| Requirement |
From the data underneath, reproduce exactly the stretch that begins at the line with "spray bottle in ebony (62, 301, 48, 117)" and ends after the line with "domino piece in grey (458, 350, 61, 28)".

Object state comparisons
········

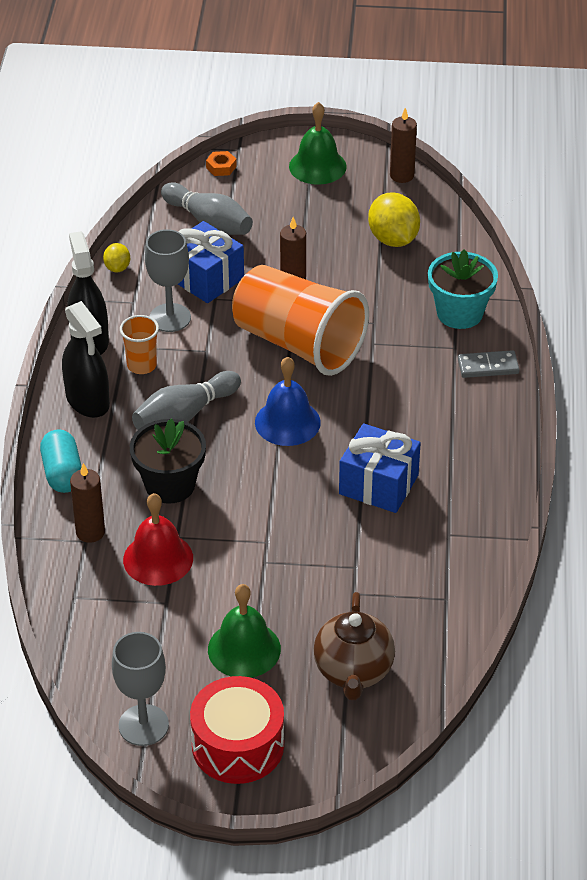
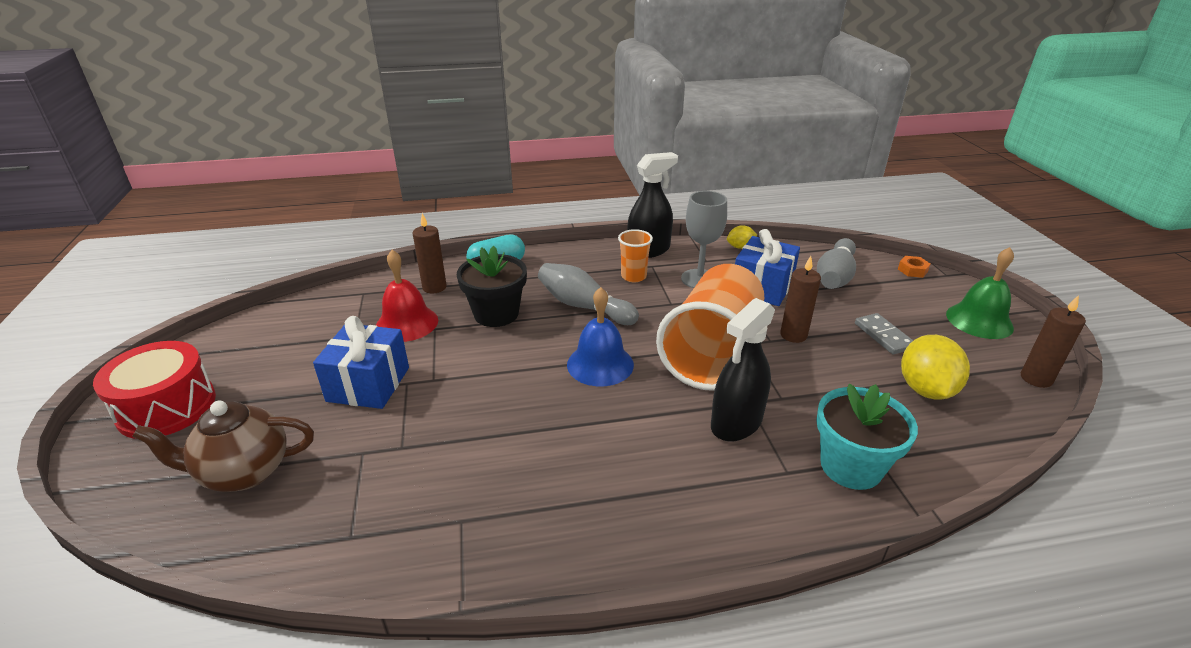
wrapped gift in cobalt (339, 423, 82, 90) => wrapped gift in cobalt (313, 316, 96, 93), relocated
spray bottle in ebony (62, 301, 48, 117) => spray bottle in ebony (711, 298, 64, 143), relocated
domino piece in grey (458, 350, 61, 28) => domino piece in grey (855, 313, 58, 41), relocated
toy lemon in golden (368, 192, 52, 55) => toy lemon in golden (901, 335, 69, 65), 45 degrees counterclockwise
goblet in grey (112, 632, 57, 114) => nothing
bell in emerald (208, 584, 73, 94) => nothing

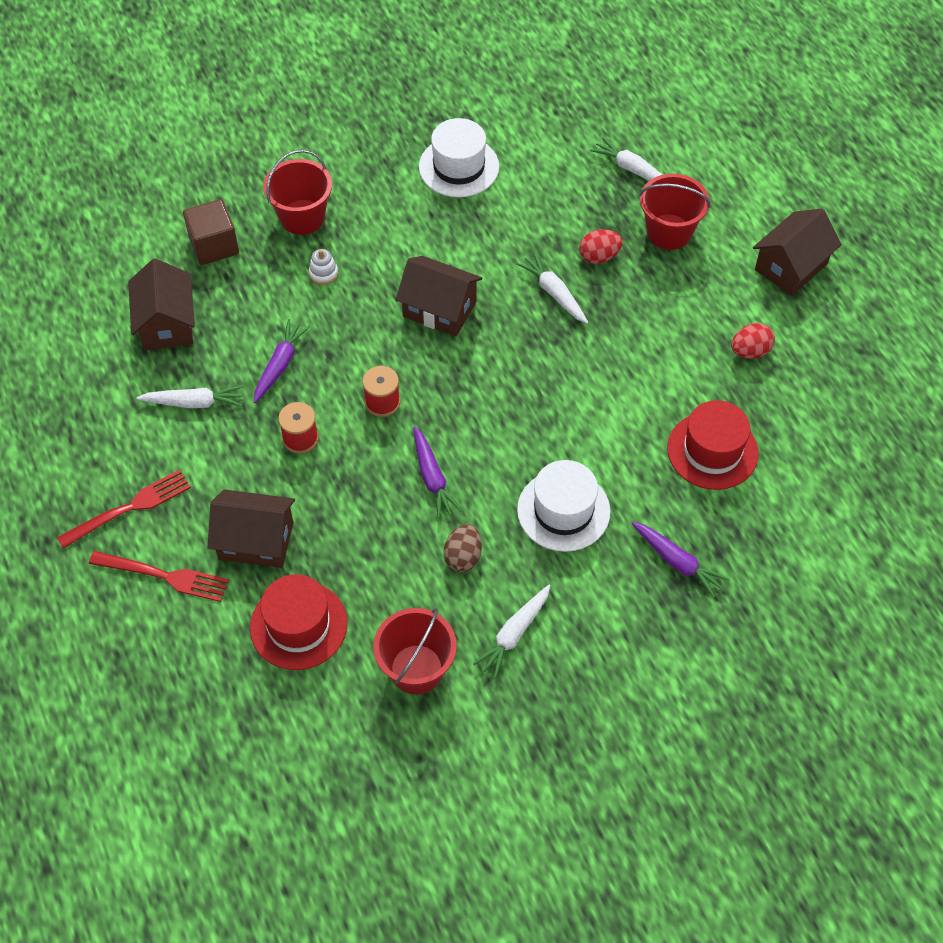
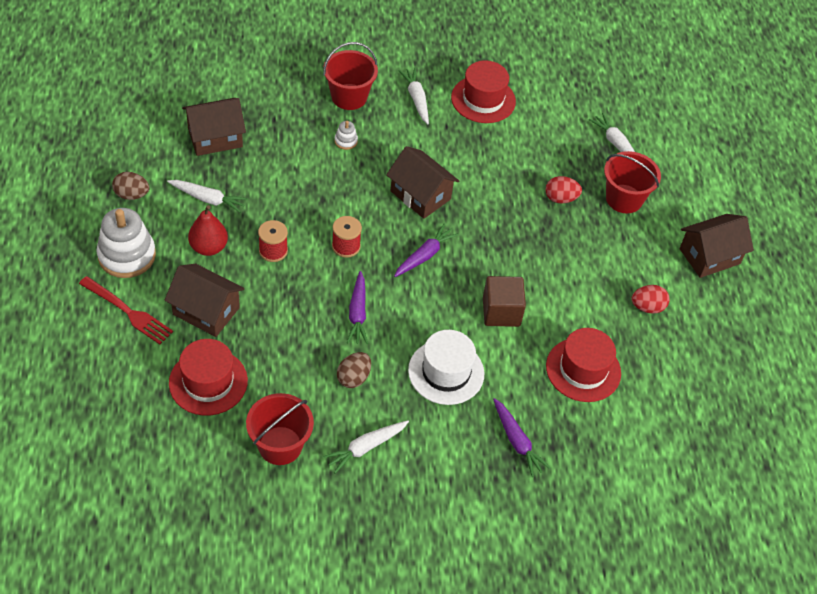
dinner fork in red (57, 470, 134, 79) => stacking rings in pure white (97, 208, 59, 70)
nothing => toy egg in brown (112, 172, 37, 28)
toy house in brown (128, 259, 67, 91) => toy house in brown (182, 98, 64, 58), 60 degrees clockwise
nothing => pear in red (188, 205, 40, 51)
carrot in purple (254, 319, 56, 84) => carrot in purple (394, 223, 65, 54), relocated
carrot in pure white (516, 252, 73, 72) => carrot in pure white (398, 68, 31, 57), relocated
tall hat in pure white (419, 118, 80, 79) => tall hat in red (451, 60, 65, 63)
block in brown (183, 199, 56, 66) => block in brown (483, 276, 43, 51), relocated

········

| Final answer |
spray bottle in ebony (62, 301, 48, 117) => spray bottle in ebony (711, 298, 64, 143), relocated
domino piece in grey (458, 350, 61, 28) => domino piece in grey (855, 313, 58, 41), relocated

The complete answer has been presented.